◆ **Before-and-after coordinate records**
========================================================================

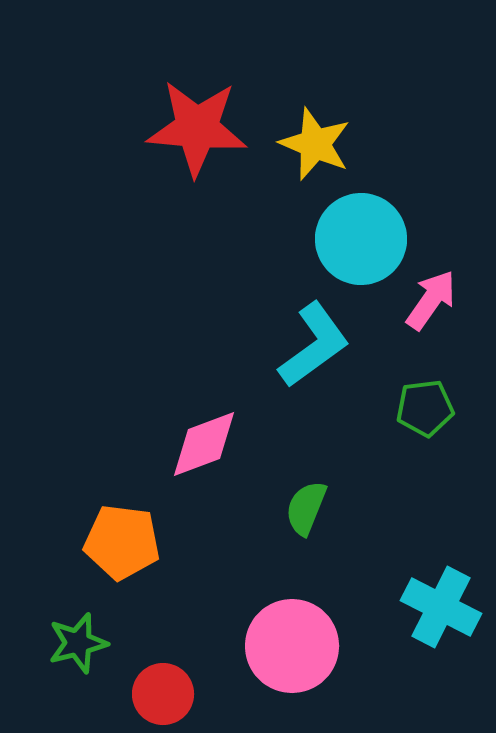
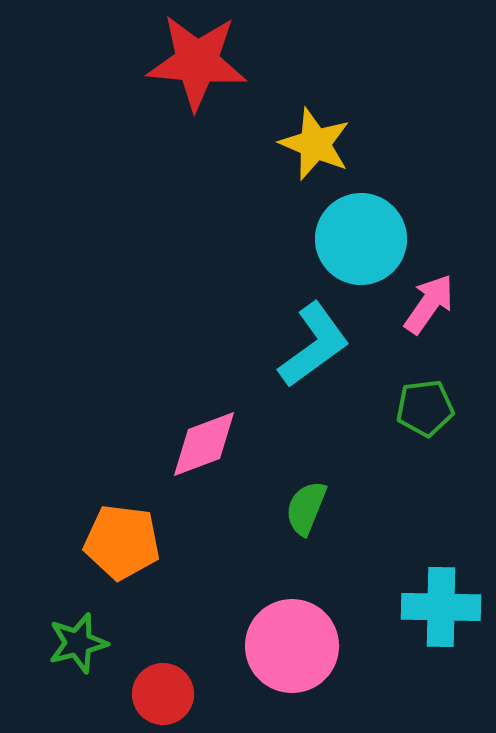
red star: moved 66 px up
pink arrow: moved 2 px left, 4 px down
cyan cross: rotated 26 degrees counterclockwise
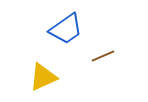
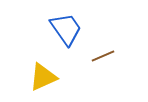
blue trapezoid: rotated 90 degrees counterclockwise
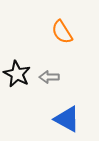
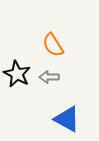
orange semicircle: moved 9 px left, 13 px down
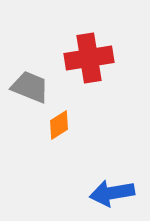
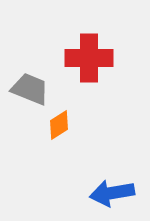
red cross: rotated 9 degrees clockwise
gray trapezoid: moved 2 px down
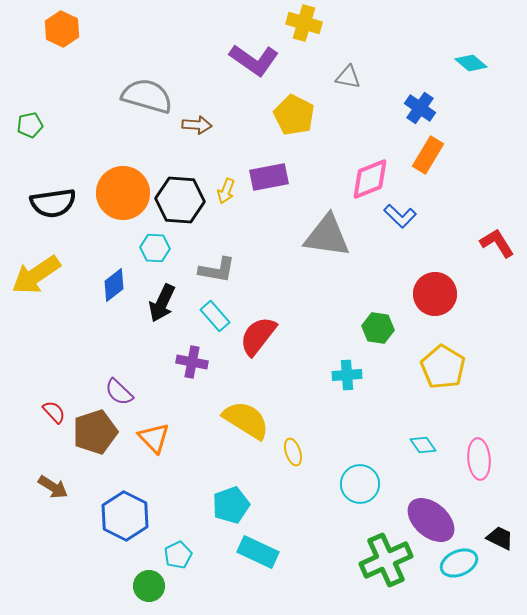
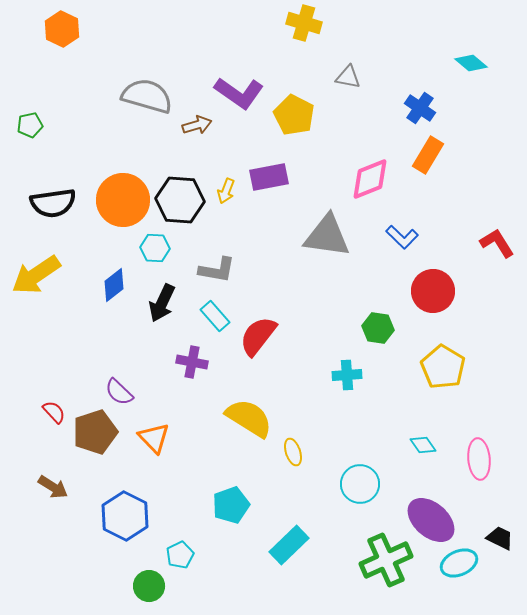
purple L-shape at (254, 60): moved 15 px left, 33 px down
brown arrow at (197, 125): rotated 20 degrees counterclockwise
orange circle at (123, 193): moved 7 px down
blue L-shape at (400, 216): moved 2 px right, 21 px down
red circle at (435, 294): moved 2 px left, 3 px up
yellow semicircle at (246, 420): moved 3 px right, 2 px up
cyan rectangle at (258, 552): moved 31 px right, 7 px up; rotated 69 degrees counterclockwise
cyan pentagon at (178, 555): moved 2 px right
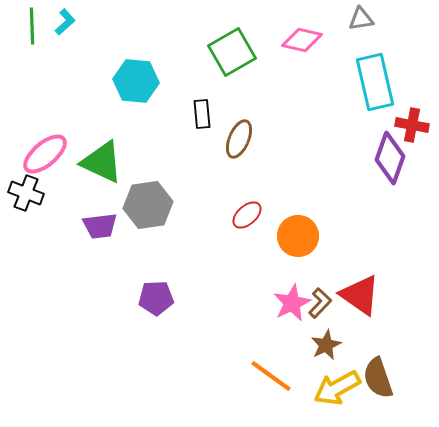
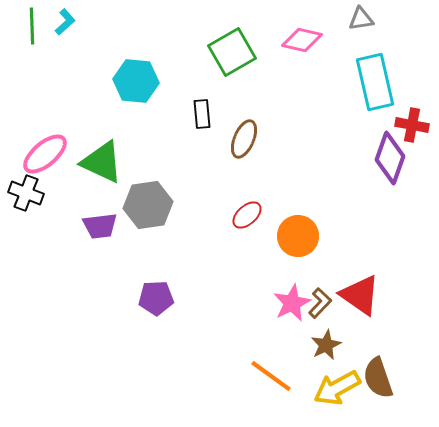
brown ellipse: moved 5 px right
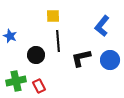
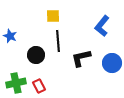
blue circle: moved 2 px right, 3 px down
green cross: moved 2 px down
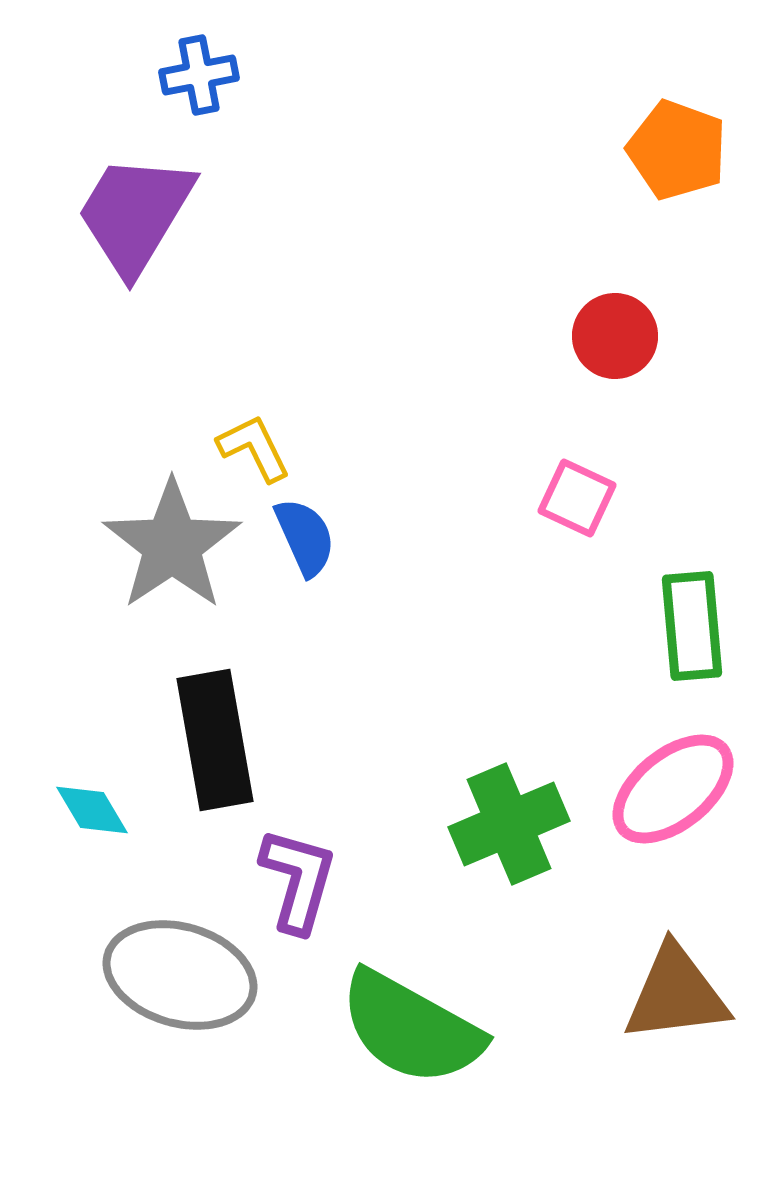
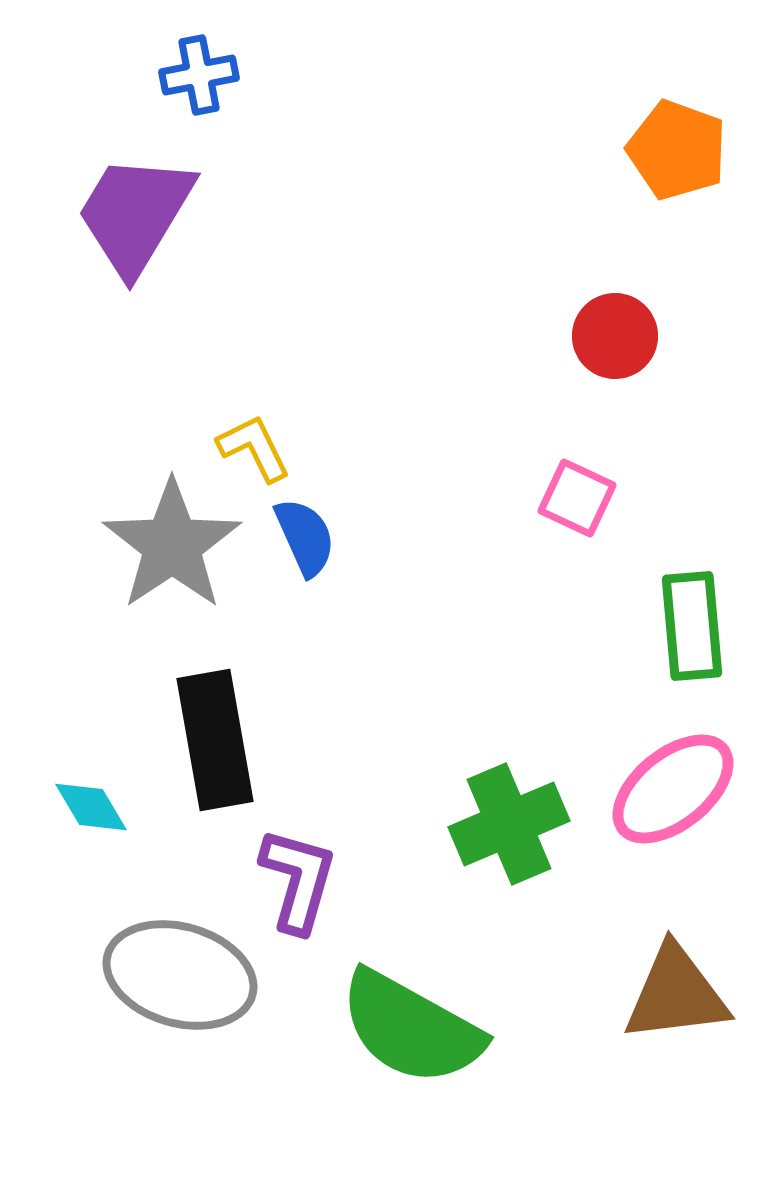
cyan diamond: moved 1 px left, 3 px up
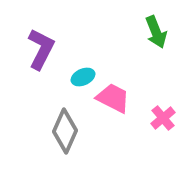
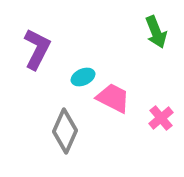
purple L-shape: moved 4 px left
pink cross: moved 2 px left
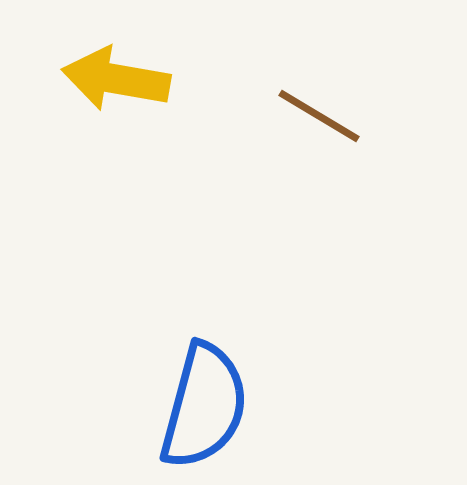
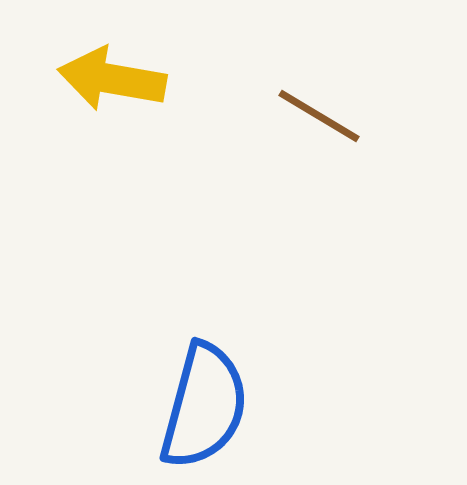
yellow arrow: moved 4 px left
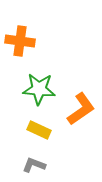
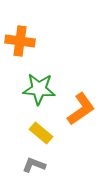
yellow rectangle: moved 2 px right, 3 px down; rotated 15 degrees clockwise
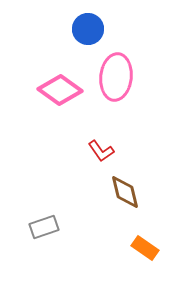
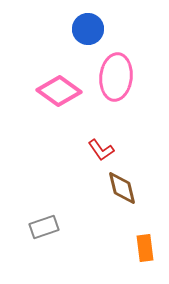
pink diamond: moved 1 px left, 1 px down
red L-shape: moved 1 px up
brown diamond: moved 3 px left, 4 px up
orange rectangle: rotated 48 degrees clockwise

========================================================================

◆ **EXERCISE INSTRUCTIONS**
Take every line from the data above that holds "brown" and copy it out.

◆ **RESPONSE AREA**
brown arrow at (197, 125): rotated 20 degrees counterclockwise
brown ellipse: moved 5 px right
brown diamond: moved 3 px left, 4 px up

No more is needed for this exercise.